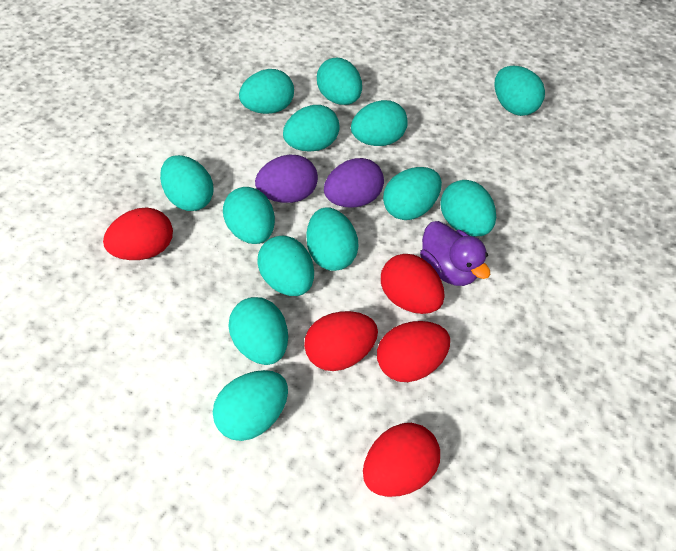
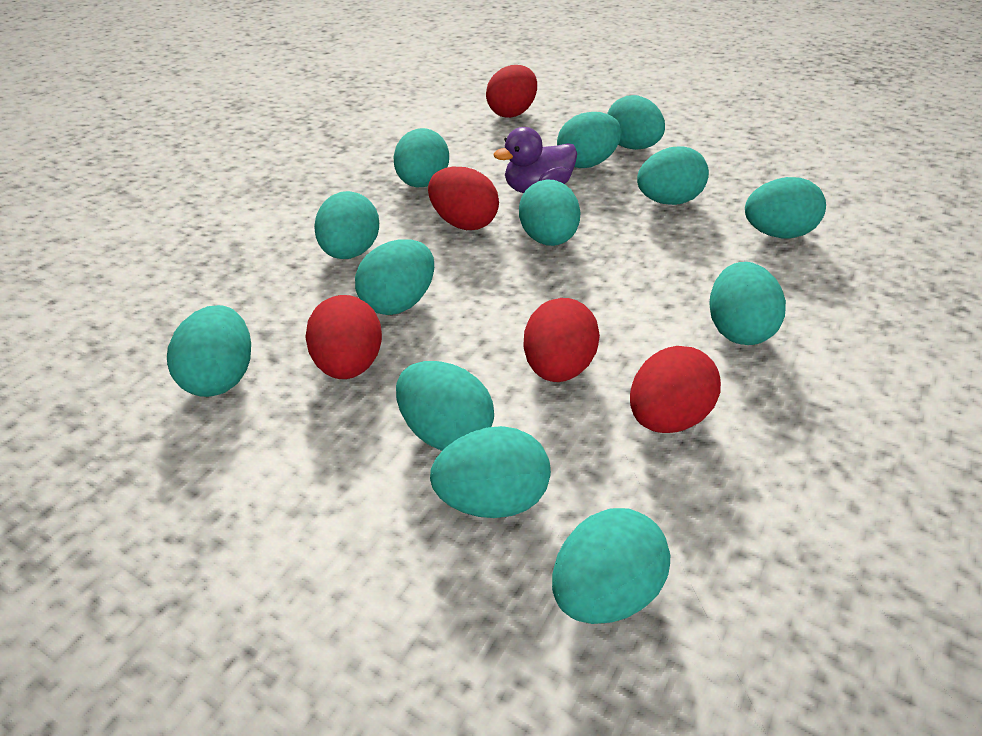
purple egg: [255,155,318,203] [324,158,384,208] = 2 -> none = 0

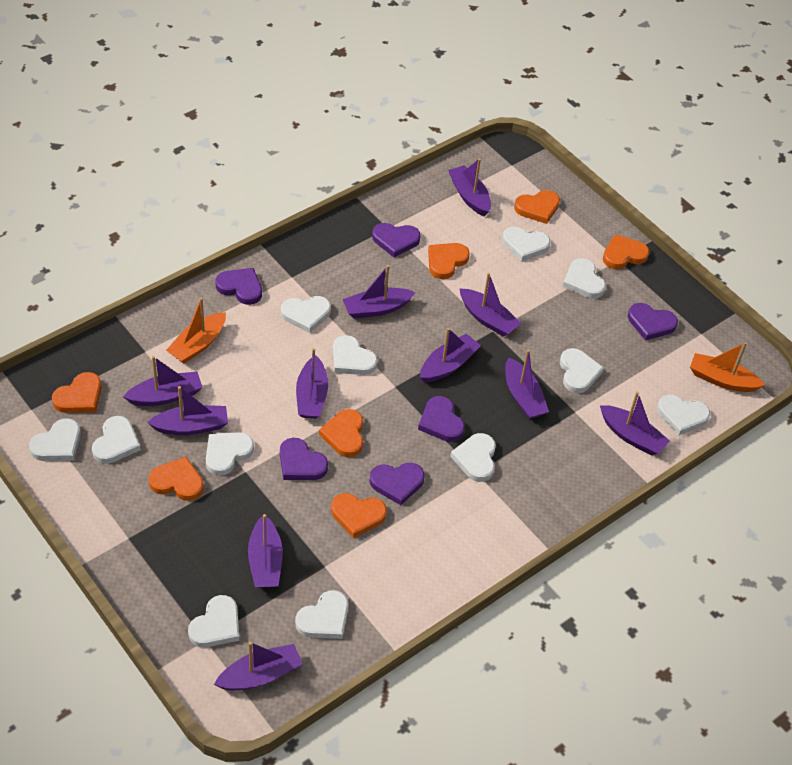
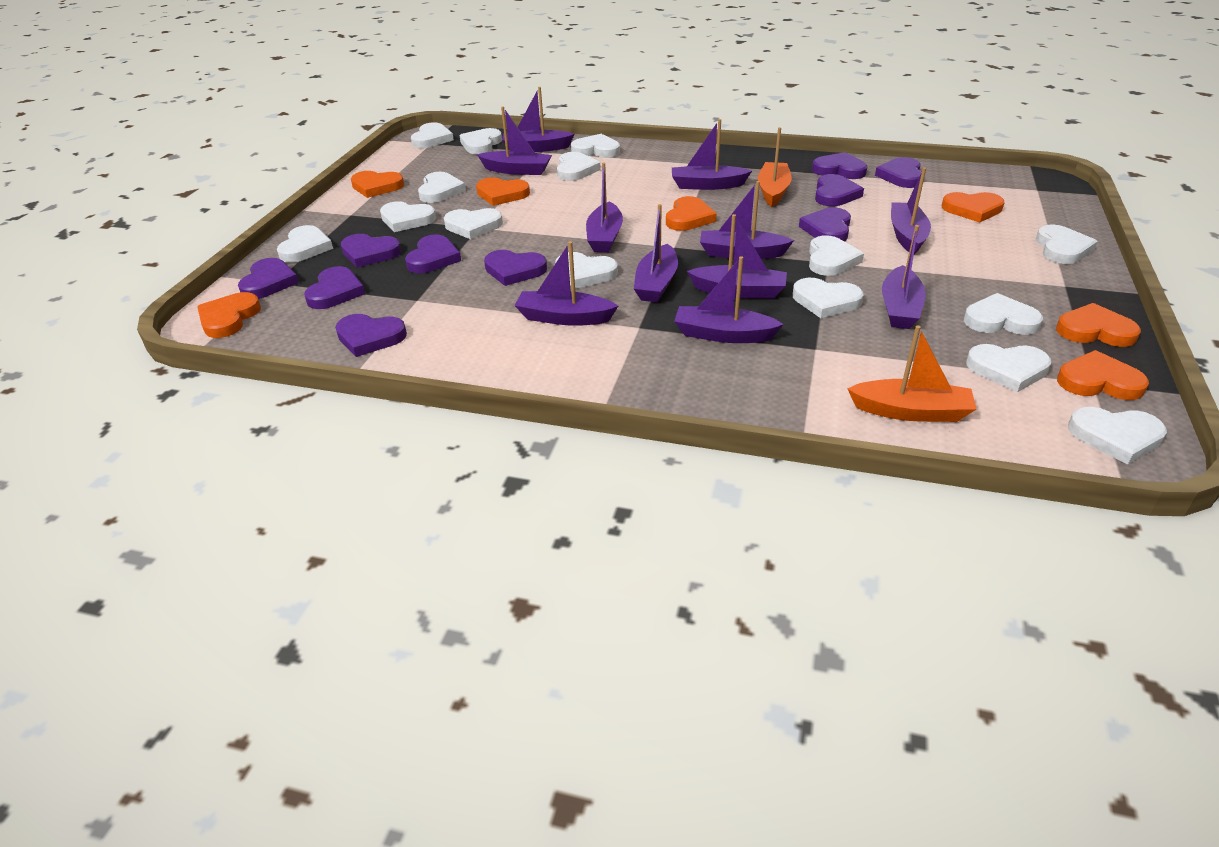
purple heart: [216,268,262,305] [280,438,328,480] [370,463,425,505] [372,223,421,257] [418,396,465,442] [628,303,678,341] = 6 -> [238,258,299,299] [304,266,365,309] [335,314,407,357] [341,234,401,268] [405,235,461,273] [484,250,547,286] [799,207,851,242] [812,152,867,179] [815,174,864,206] [875,157,921,188] = 10
white heart: [29,418,81,461] [92,416,141,464] [188,595,239,648] [206,432,254,476] [281,296,331,333] [295,590,349,639] [333,335,378,375] [450,433,496,482] [502,227,550,262] [560,348,604,393] [563,258,606,299] [657,395,710,435] = 12 -> [277,225,333,263] [380,201,436,232] [411,123,454,148] [418,172,466,203] [444,208,503,239] [460,128,502,154] [555,252,618,289] [557,152,601,181] [571,134,620,158] [793,278,863,318] [809,235,864,276] [964,293,1043,335] [966,344,1051,392] [1036,224,1098,264] [1068,407,1167,465] = 15

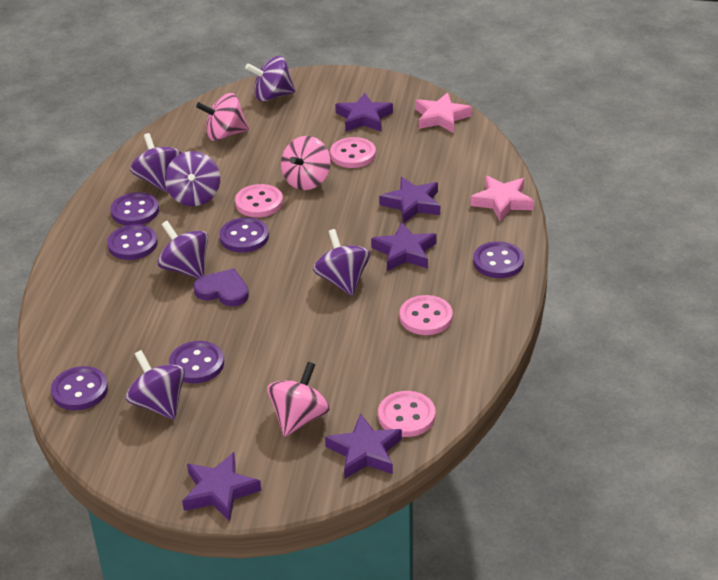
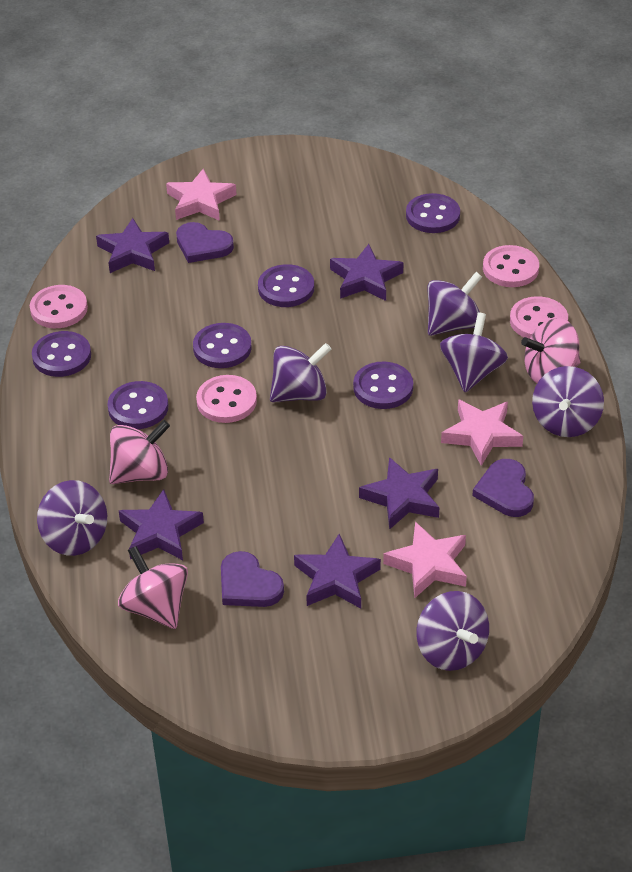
pink star: [415,92,472,133] [470,176,534,221] = 2 -> [166,169,237,221] [383,522,467,598] [441,399,523,466] = 3
purple heart: [193,269,249,306] = 1 -> [176,222,234,263] [221,551,284,607] [472,459,534,517] = 3

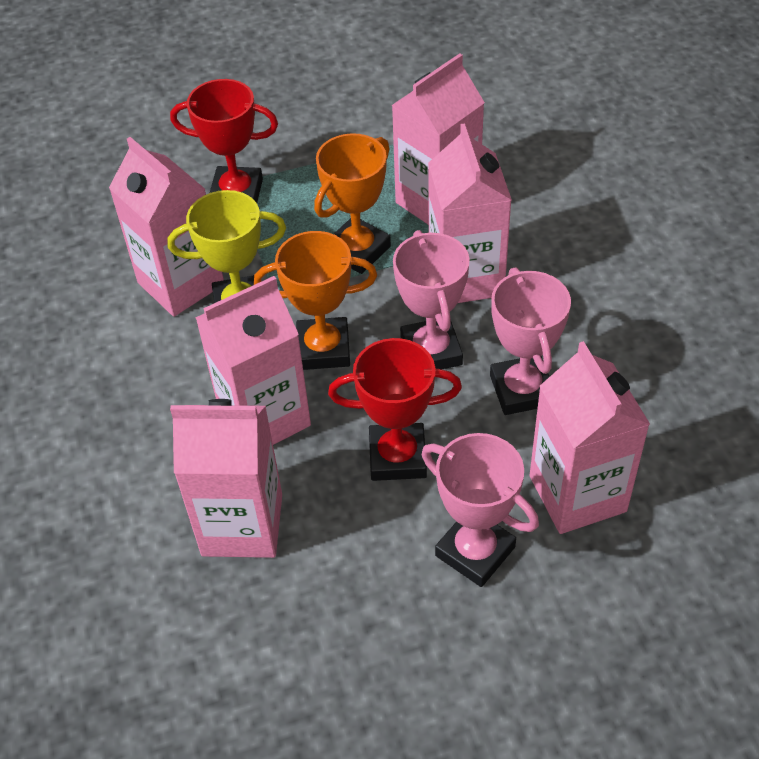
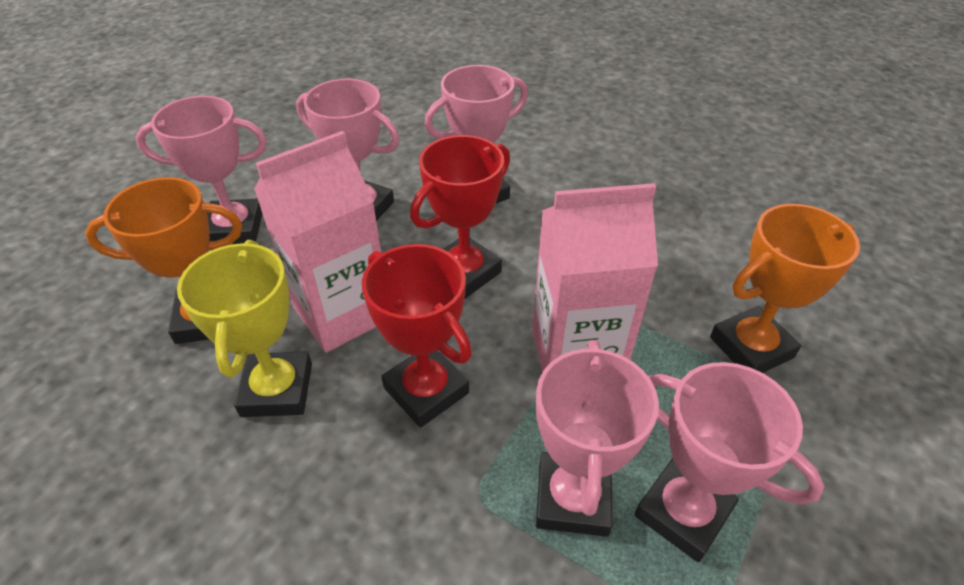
pink carton: [109,137,224,317] [170,399,282,558] [195,276,311,445] [391,53,485,225] [428,123,512,303] [530,341,650,534] = 6 -> [254,131,381,353] [532,183,658,372] = 2
pink trophy: [393,230,470,370] [422,433,539,587] [490,267,571,415] = 3 -> [136,96,267,244] [296,79,399,221] [424,65,528,204] [536,340,659,537] [635,362,825,562] = 5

============================================================

§ **Problem requirements**:
Show every line of the material that includes the string "pink".

§ **Exercise answer**:
pink star: [415,92,472,133] [470,176,534,221] = 2 -> [166,169,237,221] [383,522,467,598] [441,399,523,466] = 3
pink carton: [109,137,224,317] [170,399,282,558] [195,276,311,445] [391,53,485,225] [428,123,512,303] [530,341,650,534] = 6 -> [254,131,381,353] [532,183,658,372] = 2
pink trophy: [393,230,470,370] [422,433,539,587] [490,267,571,415] = 3 -> [136,96,267,244] [296,79,399,221] [424,65,528,204] [536,340,659,537] [635,362,825,562] = 5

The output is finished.